## TO DO
Go through the data and count the lines holding the string "book". Write only the number.

## DATA EXCERPTS
------------------------------------------------------------------------

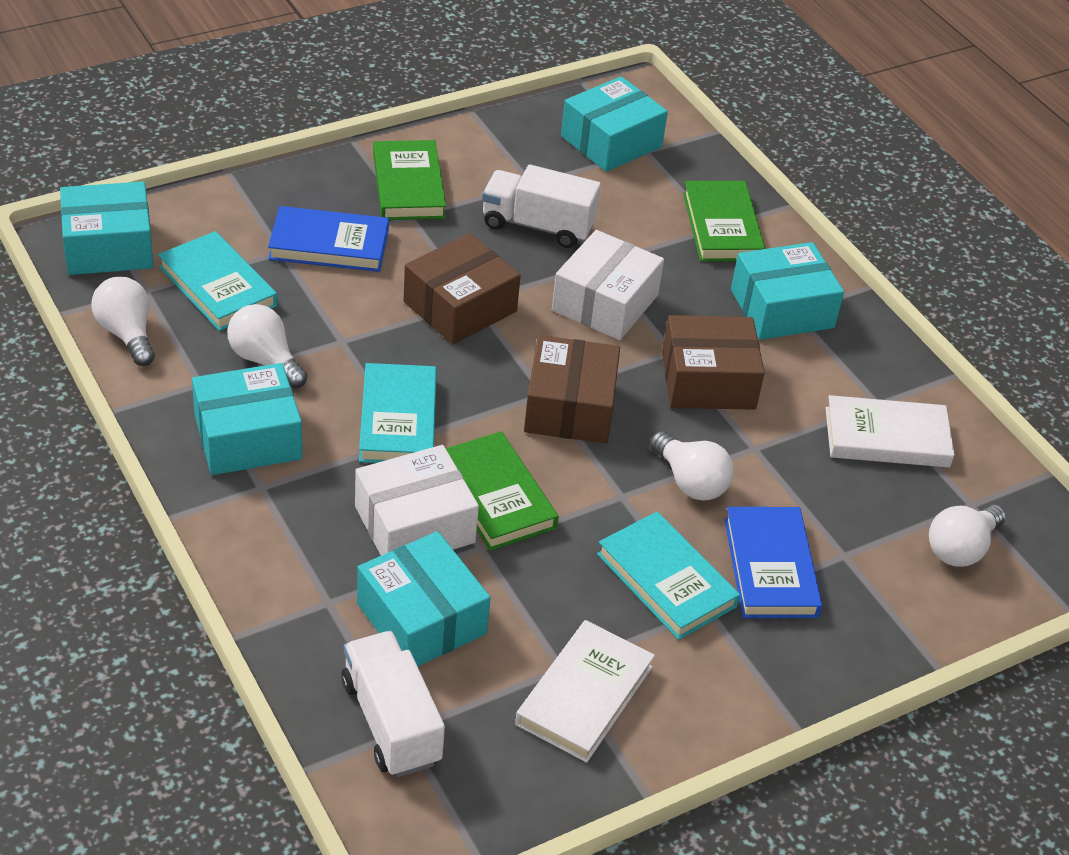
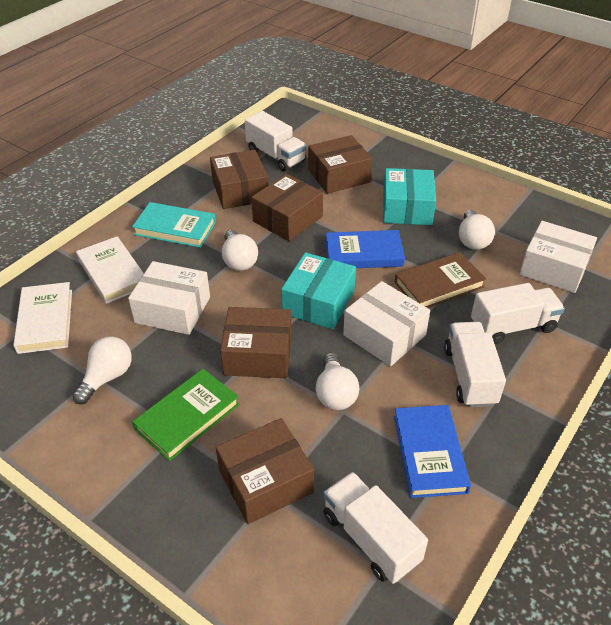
brown book: 0 -> 1
brown box: 3 -> 5
green book: 3 -> 1
turquoise book: 3 -> 1
turquoise box: 5 -> 2
white box: 2 -> 3
white truck: 2 -> 4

------------------------------------------------------------------------

## ANSWER TO THIS TASK
3